# TASK STATEMENT:
Report each line of the listing below that holds "centre".

# INFORMATION SUPPLIED:

= = = = = = =

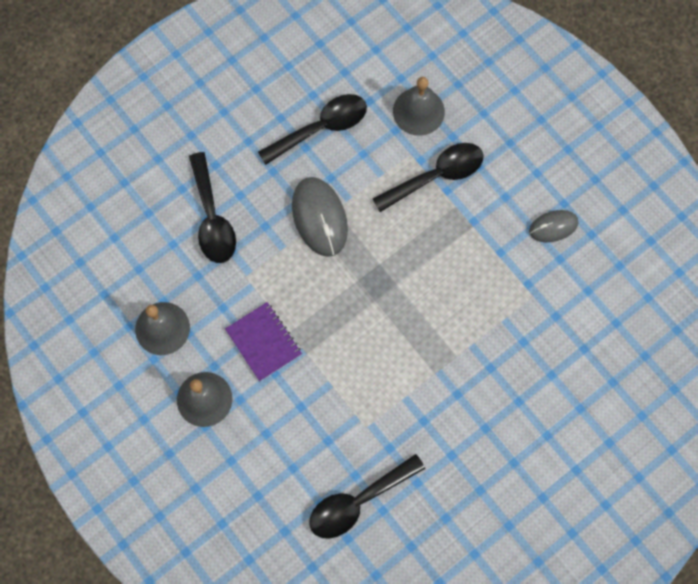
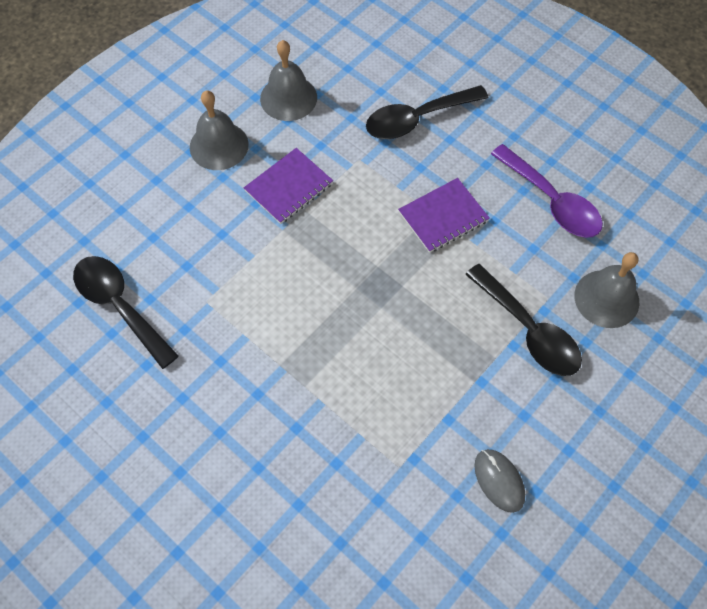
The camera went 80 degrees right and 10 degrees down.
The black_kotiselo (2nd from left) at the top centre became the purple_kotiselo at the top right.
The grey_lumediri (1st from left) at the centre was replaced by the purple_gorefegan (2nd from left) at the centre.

= = = = = = =

# OUTPUT OF THE TASK:
The black_kotiselo (2nd from left) at the top centre became the purple_kotiselo at the top right.
The grey_lumediri (1st from left) at the centre was replaced by the purple_gorefegan (2nd from left) at the centre.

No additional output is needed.